◆ **What the task requires**:
Once the line with "black clock: 1 -> 3" is found in the entries below, repeat it and each following line exactly, up to and including the line with "purple bucket: 1 -> 0". Add no other lines.
• • • • • • •
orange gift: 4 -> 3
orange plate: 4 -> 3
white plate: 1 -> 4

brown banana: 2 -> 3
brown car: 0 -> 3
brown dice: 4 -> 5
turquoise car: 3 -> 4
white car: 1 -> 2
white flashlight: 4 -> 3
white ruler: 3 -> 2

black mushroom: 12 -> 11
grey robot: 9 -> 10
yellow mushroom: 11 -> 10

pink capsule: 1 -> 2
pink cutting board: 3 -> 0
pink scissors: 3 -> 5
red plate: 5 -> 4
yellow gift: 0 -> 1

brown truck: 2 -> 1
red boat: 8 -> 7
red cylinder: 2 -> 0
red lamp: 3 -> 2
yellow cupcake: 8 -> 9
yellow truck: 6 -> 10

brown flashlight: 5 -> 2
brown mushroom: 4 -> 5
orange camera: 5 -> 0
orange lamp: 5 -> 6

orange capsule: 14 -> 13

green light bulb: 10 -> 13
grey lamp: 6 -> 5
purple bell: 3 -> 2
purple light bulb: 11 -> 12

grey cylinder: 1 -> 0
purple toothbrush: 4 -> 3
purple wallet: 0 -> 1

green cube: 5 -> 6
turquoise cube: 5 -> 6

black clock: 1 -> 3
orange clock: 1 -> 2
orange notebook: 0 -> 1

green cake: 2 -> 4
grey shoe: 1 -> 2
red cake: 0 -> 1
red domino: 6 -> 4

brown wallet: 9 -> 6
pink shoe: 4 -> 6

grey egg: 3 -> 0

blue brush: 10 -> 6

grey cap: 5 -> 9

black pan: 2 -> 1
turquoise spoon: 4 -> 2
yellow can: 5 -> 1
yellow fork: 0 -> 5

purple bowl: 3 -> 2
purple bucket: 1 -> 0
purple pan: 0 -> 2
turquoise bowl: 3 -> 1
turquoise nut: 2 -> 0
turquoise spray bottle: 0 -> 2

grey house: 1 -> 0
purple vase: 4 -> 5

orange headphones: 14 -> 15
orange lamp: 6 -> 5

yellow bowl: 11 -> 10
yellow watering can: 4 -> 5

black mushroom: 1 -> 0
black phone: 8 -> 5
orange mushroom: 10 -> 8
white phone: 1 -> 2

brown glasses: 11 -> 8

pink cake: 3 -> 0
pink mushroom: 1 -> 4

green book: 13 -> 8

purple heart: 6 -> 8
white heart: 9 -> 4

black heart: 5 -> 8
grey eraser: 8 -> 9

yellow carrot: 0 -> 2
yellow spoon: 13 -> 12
• • • • • • •
◆ **Task response**:
black clock: 1 -> 3
orange clock: 1 -> 2
orange notebook: 0 -> 1

green cake: 2 -> 4
grey shoe: 1 -> 2
red cake: 0 -> 1
red domino: 6 -> 4

brown wallet: 9 -> 6
pink shoe: 4 -> 6

grey egg: 3 -> 0

blue brush: 10 -> 6

grey cap: 5 -> 9

black pan: 2 -> 1
turquoise spoon: 4 -> 2
yellow can: 5 -> 1
yellow fork: 0 -> 5

purple bowl: 3 -> 2
purple bucket: 1 -> 0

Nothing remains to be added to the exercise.